TASK REQUIREMENTS:
Filter the records below, copying every line that contains the string "kern". Case counts.

GIVEN INFORMATION:
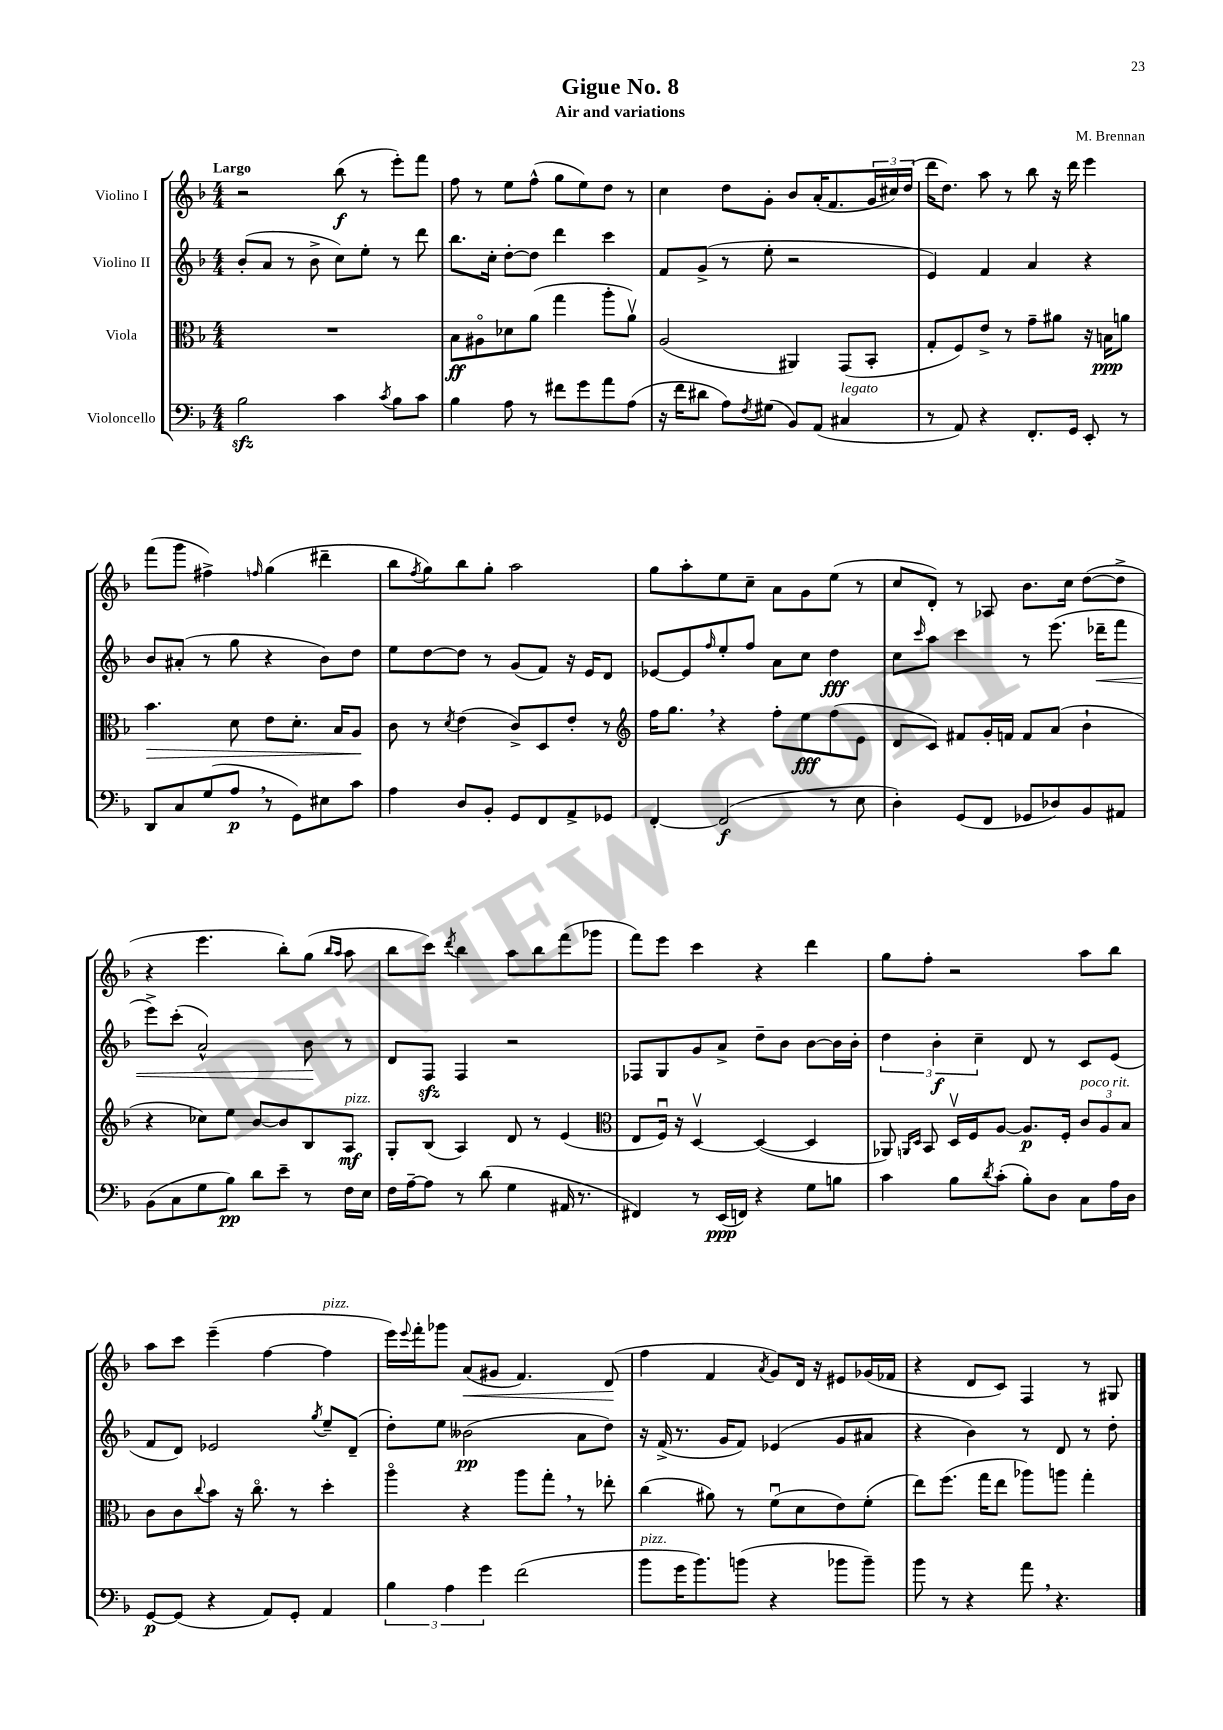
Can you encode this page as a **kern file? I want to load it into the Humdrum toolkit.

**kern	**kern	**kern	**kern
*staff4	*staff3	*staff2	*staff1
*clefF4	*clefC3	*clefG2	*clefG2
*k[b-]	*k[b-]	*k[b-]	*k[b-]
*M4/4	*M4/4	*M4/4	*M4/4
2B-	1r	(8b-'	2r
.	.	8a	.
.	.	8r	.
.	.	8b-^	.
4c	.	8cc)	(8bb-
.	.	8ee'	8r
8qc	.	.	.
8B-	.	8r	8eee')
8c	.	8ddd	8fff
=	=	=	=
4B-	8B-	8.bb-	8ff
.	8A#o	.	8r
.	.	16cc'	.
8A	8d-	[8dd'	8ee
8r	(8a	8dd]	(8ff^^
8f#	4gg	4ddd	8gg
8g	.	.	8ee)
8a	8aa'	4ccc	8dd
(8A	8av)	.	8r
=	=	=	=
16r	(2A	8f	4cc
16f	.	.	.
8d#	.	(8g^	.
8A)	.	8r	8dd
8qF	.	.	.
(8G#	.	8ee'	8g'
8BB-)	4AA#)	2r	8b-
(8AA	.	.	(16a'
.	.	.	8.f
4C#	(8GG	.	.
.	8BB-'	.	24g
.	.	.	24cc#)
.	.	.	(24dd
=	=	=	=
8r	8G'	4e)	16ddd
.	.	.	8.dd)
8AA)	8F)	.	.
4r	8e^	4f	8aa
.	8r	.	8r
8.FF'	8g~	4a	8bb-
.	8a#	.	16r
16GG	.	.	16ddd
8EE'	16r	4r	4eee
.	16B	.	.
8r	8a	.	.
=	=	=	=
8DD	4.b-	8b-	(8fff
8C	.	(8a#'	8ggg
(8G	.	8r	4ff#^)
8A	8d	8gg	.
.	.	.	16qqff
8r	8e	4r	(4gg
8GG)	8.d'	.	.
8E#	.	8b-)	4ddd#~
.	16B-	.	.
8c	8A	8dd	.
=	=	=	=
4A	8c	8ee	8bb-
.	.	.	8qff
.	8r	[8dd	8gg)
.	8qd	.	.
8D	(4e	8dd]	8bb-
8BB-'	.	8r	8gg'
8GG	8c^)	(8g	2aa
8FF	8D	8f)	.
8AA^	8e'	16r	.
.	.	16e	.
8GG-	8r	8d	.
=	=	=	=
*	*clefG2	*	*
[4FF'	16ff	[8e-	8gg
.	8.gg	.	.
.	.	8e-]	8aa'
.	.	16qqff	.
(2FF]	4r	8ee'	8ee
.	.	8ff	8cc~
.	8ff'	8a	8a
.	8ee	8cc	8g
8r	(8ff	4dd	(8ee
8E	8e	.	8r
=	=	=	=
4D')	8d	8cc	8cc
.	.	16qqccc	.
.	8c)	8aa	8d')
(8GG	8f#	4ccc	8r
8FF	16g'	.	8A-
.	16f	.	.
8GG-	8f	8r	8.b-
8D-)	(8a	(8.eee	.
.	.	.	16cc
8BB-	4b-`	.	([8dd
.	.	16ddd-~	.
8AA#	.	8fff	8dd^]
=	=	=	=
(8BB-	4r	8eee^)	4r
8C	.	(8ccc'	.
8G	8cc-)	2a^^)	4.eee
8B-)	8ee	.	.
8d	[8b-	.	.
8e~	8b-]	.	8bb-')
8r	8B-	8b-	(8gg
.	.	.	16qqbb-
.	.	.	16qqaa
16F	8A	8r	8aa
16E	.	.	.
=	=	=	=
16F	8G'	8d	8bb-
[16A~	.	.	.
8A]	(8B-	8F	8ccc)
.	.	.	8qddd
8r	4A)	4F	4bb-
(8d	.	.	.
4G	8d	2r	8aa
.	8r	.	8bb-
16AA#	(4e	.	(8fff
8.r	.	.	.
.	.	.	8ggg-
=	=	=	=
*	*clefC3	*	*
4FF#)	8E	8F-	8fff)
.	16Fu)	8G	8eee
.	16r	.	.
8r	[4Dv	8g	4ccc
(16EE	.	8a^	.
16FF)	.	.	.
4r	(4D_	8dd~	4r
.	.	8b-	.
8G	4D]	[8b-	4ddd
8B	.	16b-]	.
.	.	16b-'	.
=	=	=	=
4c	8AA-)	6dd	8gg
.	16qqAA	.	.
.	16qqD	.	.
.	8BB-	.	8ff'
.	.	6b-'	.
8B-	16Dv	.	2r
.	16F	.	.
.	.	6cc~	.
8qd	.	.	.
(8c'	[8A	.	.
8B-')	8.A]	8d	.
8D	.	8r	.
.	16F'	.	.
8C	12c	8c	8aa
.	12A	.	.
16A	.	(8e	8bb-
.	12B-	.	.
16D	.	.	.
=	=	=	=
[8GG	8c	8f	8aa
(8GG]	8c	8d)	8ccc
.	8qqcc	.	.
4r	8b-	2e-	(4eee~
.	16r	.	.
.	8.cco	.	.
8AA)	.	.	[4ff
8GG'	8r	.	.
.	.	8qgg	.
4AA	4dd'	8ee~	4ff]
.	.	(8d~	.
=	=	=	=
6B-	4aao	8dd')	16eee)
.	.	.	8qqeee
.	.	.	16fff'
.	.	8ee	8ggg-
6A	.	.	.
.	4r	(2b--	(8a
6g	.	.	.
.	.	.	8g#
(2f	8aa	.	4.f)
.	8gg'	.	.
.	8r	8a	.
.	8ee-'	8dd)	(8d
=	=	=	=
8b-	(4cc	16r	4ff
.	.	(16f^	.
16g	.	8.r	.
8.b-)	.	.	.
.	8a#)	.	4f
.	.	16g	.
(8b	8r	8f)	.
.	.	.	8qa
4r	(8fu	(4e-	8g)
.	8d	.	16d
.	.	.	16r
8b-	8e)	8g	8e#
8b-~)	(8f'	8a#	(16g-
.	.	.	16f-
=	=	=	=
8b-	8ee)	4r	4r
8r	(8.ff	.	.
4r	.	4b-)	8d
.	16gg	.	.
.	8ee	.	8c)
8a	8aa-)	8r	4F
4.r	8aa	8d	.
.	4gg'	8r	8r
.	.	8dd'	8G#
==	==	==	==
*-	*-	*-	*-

--

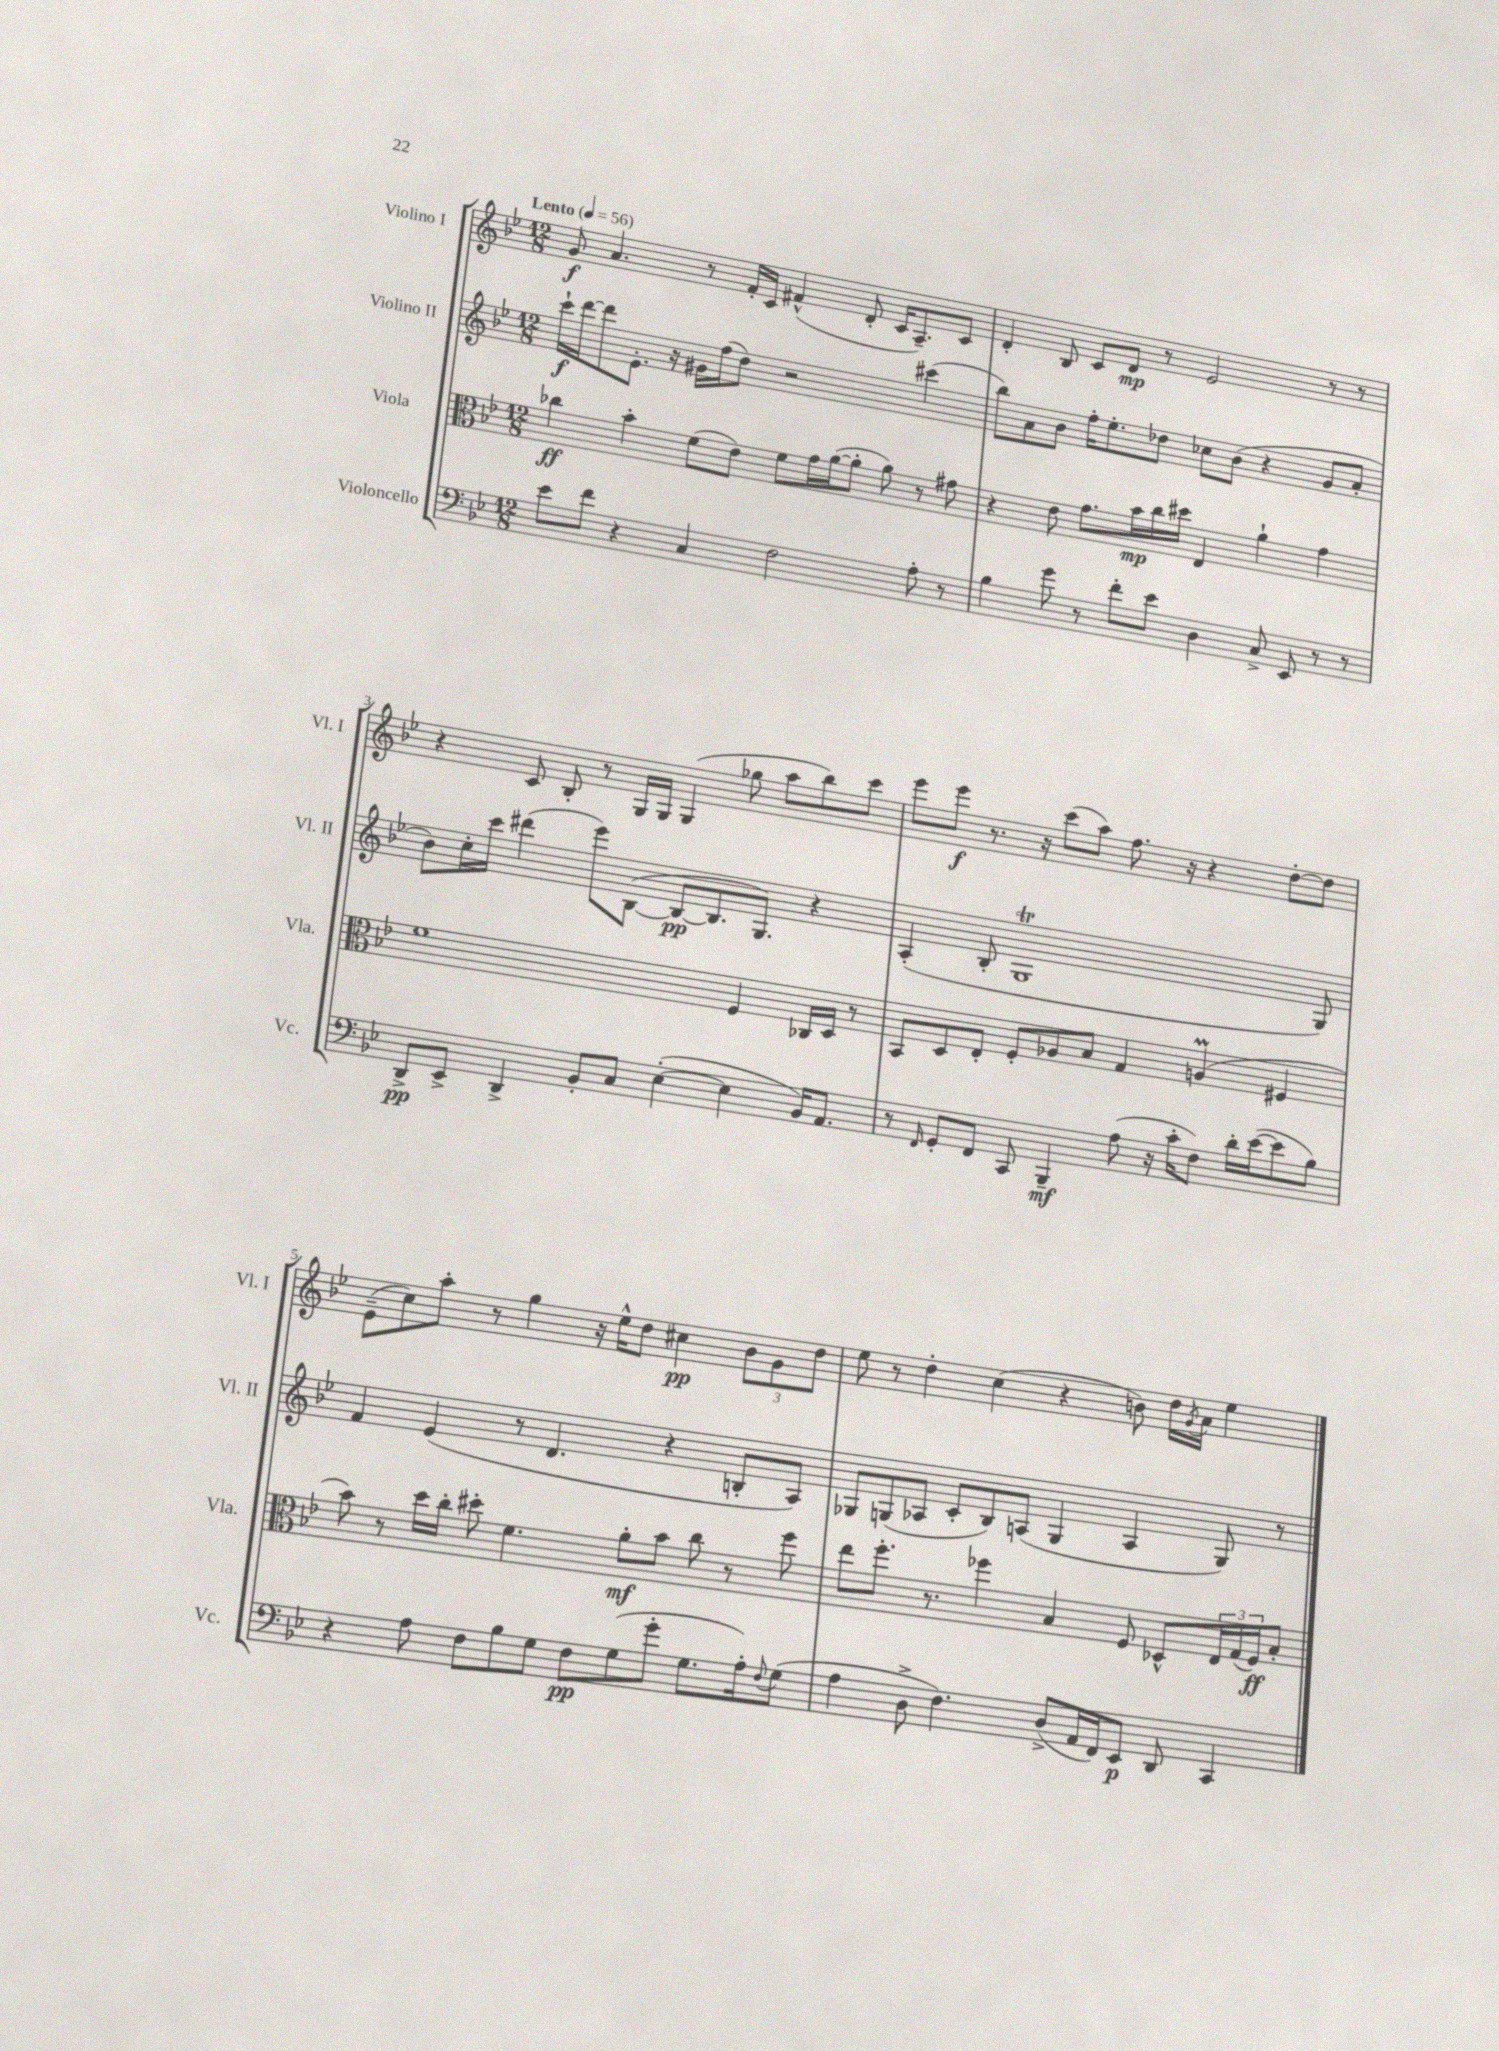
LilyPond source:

PROBLEM SOLUTION:
Can you encode this page as a **kern file? I want to load it into the Humdrum toolkit.
**kern	**kern	**kern	**kern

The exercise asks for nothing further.